_Work request_
Lines from the listing that hold the string "purple" are what you should return.

_Provided records_
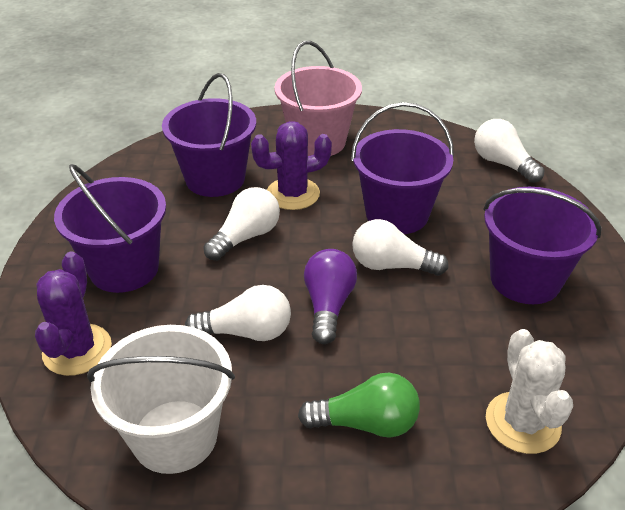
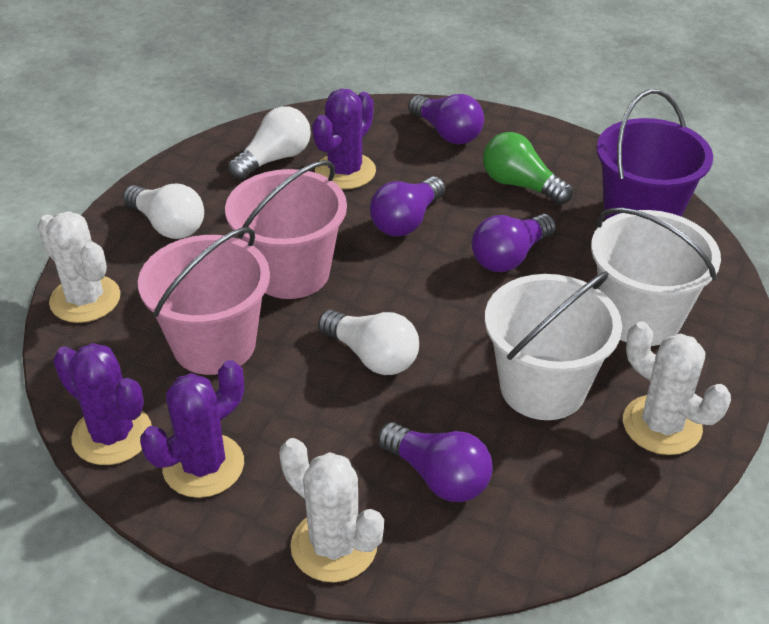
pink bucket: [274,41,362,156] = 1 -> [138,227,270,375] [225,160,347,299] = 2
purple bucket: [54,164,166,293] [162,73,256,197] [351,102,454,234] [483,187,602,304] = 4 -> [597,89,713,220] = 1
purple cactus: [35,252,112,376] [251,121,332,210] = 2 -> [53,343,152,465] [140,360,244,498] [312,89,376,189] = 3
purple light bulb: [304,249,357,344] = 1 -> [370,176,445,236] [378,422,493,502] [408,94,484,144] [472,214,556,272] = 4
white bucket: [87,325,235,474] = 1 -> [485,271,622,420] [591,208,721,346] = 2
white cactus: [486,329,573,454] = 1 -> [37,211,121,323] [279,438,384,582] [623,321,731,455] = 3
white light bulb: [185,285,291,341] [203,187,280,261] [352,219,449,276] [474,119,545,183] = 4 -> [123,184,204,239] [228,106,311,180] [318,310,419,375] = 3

_Response for this exercise_
purple bucket: [54,164,166,293] [162,73,256,197] [351,102,454,234] [483,187,602,304] = 4 -> [597,89,713,220] = 1
purple cactus: [35,252,112,376] [251,121,332,210] = 2 -> [53,343,152,465] [140,360,244,498] [312,89,376,189] = 3
purple light bulb: [304,249,357,344] = 1 -> [370,176,445,236] [378,422,493,502] [408,94,484,144] [472,214,556,272] = 4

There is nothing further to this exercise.